Work required |
Produce as output only the lines below starting at the line with "purple light bulb [201,418,292,474]" and continuing through the line with "orange bowling pin [524,220,568,342]", each one exactly as written.

Exercise material |
_ _ _
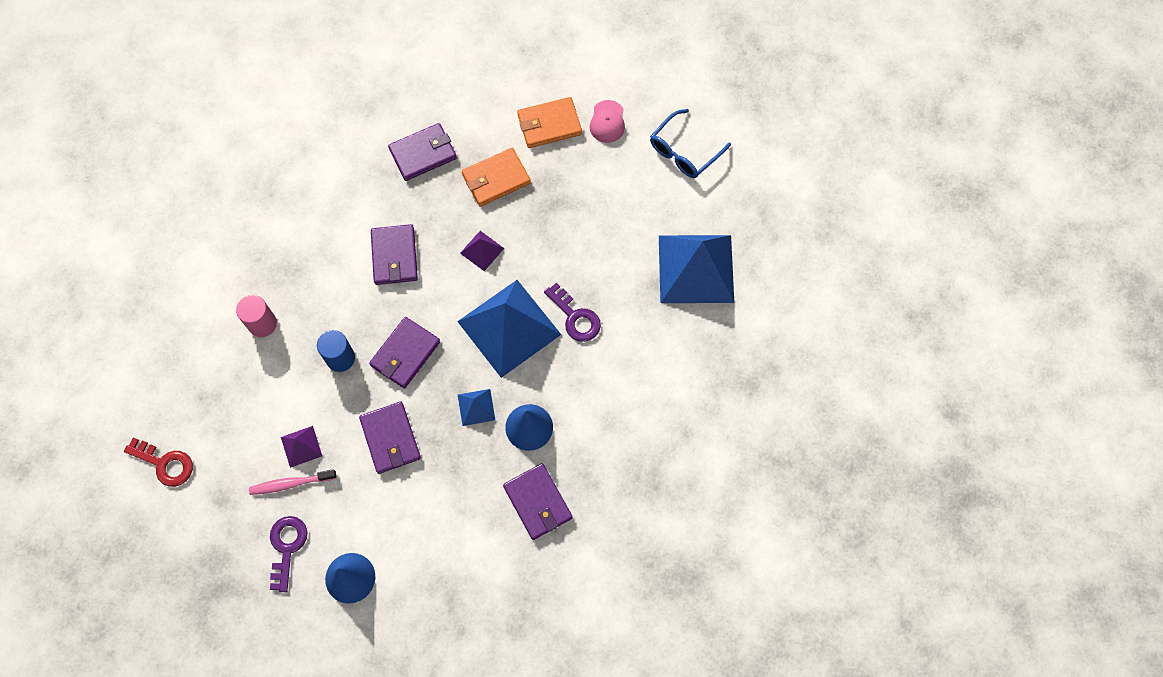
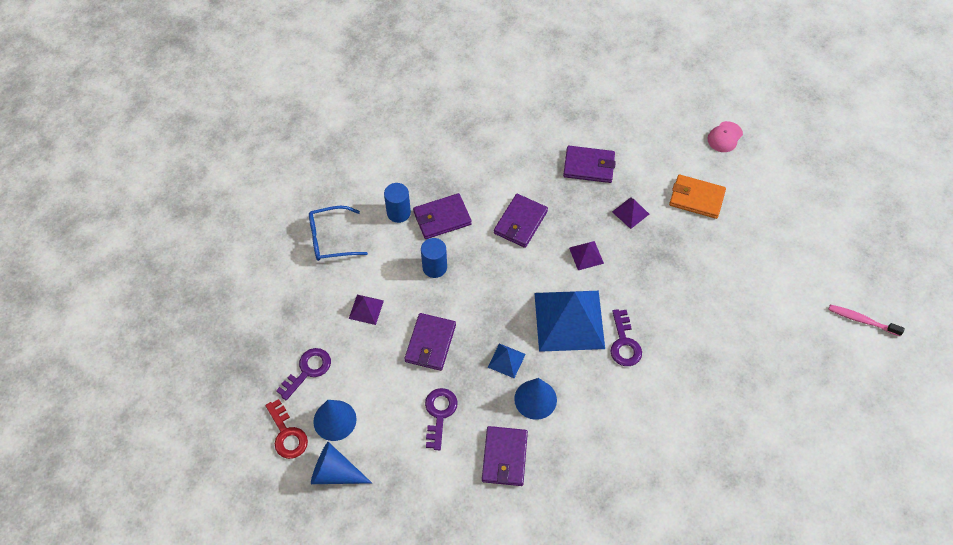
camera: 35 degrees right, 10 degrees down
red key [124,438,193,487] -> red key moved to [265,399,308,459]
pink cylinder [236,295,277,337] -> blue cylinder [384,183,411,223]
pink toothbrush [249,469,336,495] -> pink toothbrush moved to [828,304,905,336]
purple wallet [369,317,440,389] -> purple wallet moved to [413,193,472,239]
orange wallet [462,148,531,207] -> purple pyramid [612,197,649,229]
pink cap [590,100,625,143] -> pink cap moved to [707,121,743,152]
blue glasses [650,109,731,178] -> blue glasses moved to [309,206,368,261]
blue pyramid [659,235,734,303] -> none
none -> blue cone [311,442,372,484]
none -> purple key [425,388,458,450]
_ _ _
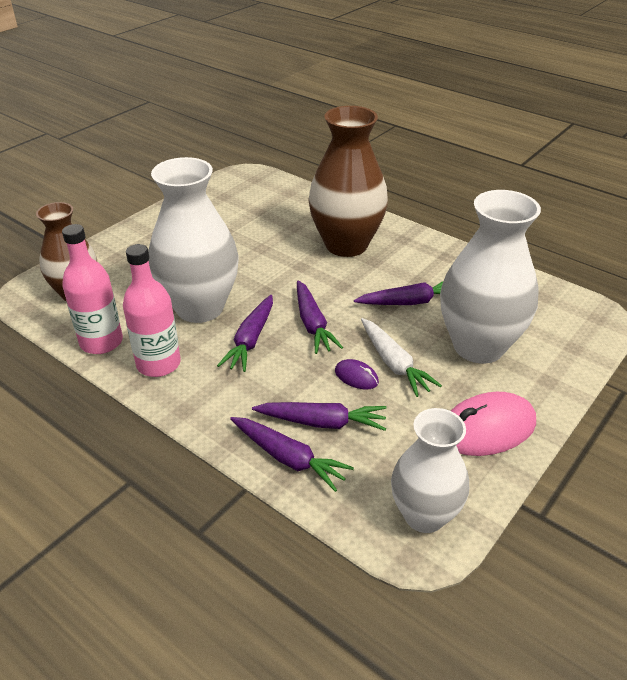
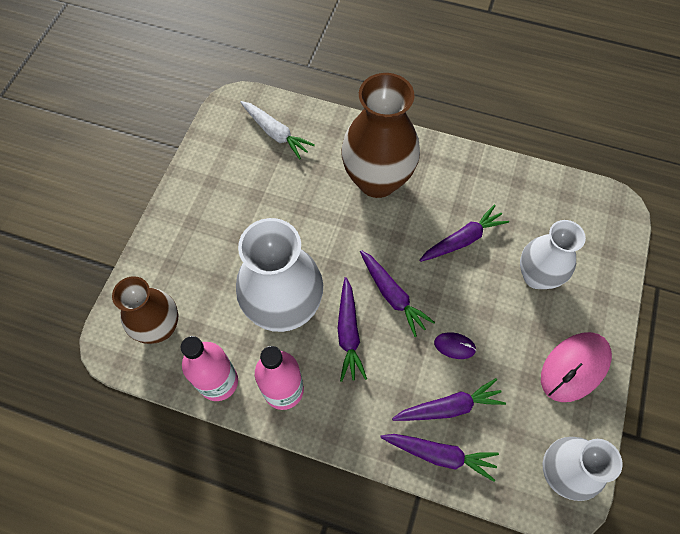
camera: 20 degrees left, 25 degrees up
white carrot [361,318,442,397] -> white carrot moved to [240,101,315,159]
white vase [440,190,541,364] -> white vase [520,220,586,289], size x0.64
_ _ _
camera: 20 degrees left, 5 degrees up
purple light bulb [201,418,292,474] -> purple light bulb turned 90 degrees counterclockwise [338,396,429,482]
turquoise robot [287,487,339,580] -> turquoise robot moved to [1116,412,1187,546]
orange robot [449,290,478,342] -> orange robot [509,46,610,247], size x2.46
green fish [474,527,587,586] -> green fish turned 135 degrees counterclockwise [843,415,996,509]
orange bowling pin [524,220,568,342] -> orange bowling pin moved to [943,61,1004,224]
_ _ _
Result |
purple light bulb [201,418,292,474] -> purple light bulb turned 90 degrees counterclockwise [338,396,429,482]
turquoise robot [287,487,339,580] -> turquoise robot moved to [1116,412,1187,546]
orange robot [449,290,478,342] -> orange robot [509,46,610,247], size x2.46
green fish [474,527,587,586] -> green fish turned 135 degrees counterclockwise [843,415,996,509]
orange bowling pin [524,220,568,342] -> orange bowling pin moved to [943,61,1004,224]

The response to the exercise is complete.